======== Extracted information ========

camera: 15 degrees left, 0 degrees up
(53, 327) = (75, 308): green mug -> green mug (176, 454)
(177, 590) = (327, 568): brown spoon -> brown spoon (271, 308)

========
======== Extracted information ========

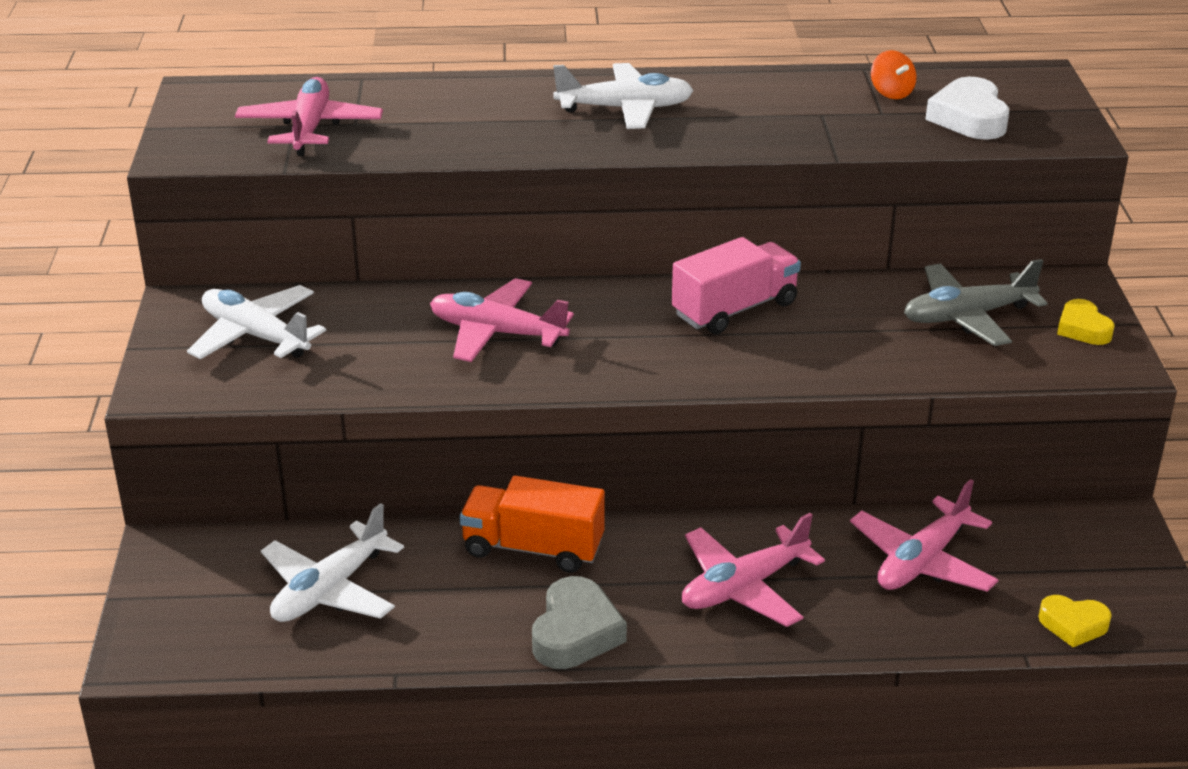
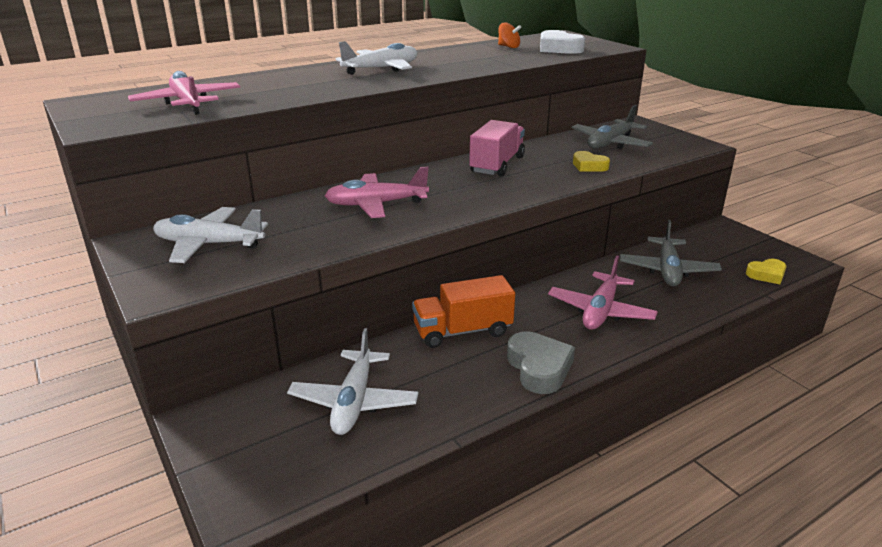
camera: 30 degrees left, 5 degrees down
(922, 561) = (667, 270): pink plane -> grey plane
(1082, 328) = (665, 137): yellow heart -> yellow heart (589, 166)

========
======== Extracted information ========

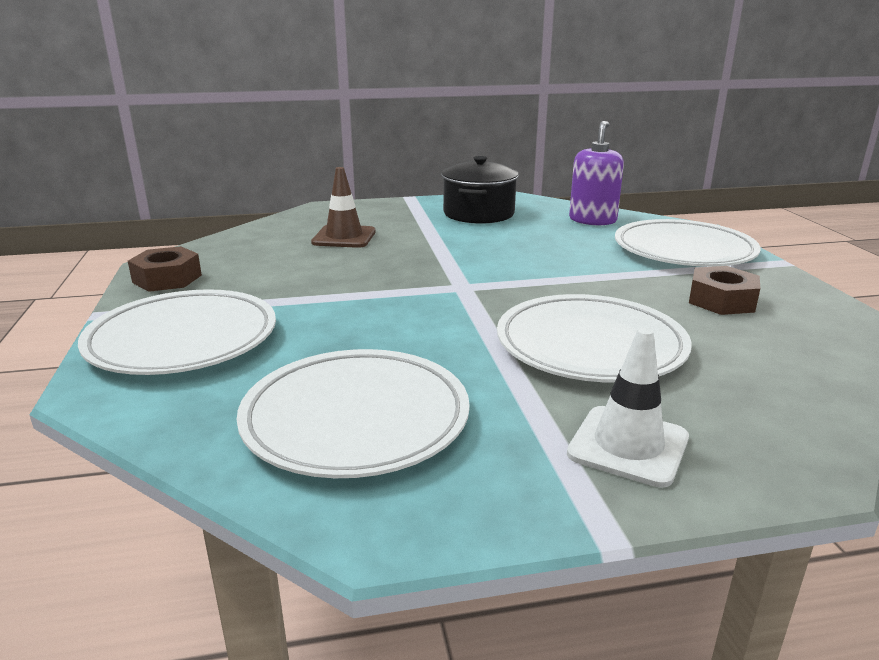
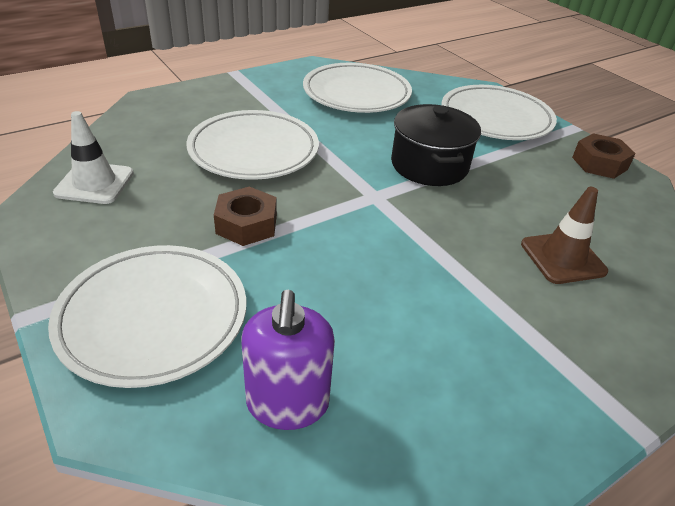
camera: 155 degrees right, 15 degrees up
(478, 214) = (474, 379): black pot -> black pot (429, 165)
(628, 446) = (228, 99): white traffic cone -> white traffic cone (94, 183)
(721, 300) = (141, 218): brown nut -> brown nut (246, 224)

========

| Your task |
In the listing above, locate the line containing "camera: 155 degrees right, 15 degrees up" and the line containing "(721, 300) = (141, 218): brown". Transcribe those two lines and everything between them, exactly as written.

| Problem solution |
camera: 155 degrees right, 15 degrees up
(478, 214) = (474, 379): black pot -> black pot (429, 165)
(628, 446) = (228, 99): white traffic cone -> white traffic cone (94, 183)
(721, 300) = (141, 218): brown nut -> brown nut (246, 224)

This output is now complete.